(Object tracking records)
----------

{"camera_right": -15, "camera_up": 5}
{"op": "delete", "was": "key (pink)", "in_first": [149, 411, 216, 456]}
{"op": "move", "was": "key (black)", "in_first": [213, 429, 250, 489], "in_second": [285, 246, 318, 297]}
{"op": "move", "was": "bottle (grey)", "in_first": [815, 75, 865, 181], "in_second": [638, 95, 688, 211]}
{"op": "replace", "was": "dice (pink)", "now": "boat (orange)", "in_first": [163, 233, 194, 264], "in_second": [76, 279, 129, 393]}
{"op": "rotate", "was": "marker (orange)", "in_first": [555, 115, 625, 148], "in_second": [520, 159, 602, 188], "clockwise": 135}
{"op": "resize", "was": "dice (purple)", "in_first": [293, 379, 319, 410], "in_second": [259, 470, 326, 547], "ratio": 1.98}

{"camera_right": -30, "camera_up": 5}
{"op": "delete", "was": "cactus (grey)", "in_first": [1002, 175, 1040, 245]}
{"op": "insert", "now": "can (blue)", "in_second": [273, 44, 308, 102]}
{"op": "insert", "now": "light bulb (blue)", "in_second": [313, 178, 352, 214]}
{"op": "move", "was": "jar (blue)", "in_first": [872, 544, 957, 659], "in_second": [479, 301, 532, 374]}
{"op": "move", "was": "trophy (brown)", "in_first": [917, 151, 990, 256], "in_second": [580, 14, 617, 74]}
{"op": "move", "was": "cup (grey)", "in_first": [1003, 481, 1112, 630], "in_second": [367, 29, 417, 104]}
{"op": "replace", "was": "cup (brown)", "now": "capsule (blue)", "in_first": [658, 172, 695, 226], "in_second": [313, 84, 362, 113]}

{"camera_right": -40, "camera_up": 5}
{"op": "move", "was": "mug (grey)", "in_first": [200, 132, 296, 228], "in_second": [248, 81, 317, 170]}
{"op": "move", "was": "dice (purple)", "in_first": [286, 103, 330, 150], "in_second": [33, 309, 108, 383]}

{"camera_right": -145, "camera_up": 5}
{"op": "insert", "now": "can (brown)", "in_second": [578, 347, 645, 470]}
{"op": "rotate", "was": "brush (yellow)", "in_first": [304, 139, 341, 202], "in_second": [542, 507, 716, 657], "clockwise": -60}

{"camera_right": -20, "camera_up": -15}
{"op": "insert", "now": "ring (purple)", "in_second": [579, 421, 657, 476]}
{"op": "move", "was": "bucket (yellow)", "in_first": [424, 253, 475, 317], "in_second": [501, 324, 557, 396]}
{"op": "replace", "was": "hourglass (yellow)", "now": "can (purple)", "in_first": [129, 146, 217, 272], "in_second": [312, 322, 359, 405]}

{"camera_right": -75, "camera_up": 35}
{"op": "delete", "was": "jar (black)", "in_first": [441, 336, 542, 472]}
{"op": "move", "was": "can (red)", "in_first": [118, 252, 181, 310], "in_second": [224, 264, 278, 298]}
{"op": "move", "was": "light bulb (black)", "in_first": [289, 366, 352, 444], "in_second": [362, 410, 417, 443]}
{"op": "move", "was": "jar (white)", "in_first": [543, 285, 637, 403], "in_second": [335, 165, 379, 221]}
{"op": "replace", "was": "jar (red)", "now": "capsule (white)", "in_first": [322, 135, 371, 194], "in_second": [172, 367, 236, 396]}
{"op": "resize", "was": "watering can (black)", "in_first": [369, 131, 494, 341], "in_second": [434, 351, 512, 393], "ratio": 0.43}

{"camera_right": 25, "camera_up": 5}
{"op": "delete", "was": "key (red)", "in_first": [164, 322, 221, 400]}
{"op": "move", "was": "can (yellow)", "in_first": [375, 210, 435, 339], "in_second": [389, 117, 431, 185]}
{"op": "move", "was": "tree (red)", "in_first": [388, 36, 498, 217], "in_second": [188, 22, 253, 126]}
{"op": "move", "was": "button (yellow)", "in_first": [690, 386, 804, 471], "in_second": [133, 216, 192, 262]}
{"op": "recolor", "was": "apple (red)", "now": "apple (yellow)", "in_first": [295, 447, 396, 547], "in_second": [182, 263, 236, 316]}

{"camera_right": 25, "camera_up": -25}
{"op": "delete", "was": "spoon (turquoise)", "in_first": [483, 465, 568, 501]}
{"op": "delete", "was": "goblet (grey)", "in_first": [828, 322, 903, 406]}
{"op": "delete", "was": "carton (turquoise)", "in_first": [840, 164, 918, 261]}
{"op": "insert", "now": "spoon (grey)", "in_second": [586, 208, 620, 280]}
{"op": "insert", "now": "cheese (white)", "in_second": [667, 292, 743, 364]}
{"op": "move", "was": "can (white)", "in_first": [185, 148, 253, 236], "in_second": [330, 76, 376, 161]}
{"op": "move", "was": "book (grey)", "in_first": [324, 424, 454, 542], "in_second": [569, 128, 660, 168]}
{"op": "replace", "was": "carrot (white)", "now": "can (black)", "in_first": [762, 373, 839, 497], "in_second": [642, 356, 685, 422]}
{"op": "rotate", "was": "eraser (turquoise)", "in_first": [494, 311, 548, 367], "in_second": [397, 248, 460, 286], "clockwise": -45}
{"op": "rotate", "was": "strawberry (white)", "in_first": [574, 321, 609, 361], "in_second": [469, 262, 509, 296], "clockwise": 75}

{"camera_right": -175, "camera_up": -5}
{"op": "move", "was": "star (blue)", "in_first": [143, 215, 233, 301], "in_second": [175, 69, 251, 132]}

----------

To do
Copy every line of the entries in which "orange" can be found.

Answer to this task
{"op": "replace", "was": "dice (pink)", "now": "boat (orange)", "in_first": [163, 233, 194, 264], "in_second": [76, 279, 129, 393]}
{"op": "rotate", "was": "marker (orange)", "in_first": [555, 115, 625, 148], "in_second": [520, 159, 602, 188], "clockwise": 135}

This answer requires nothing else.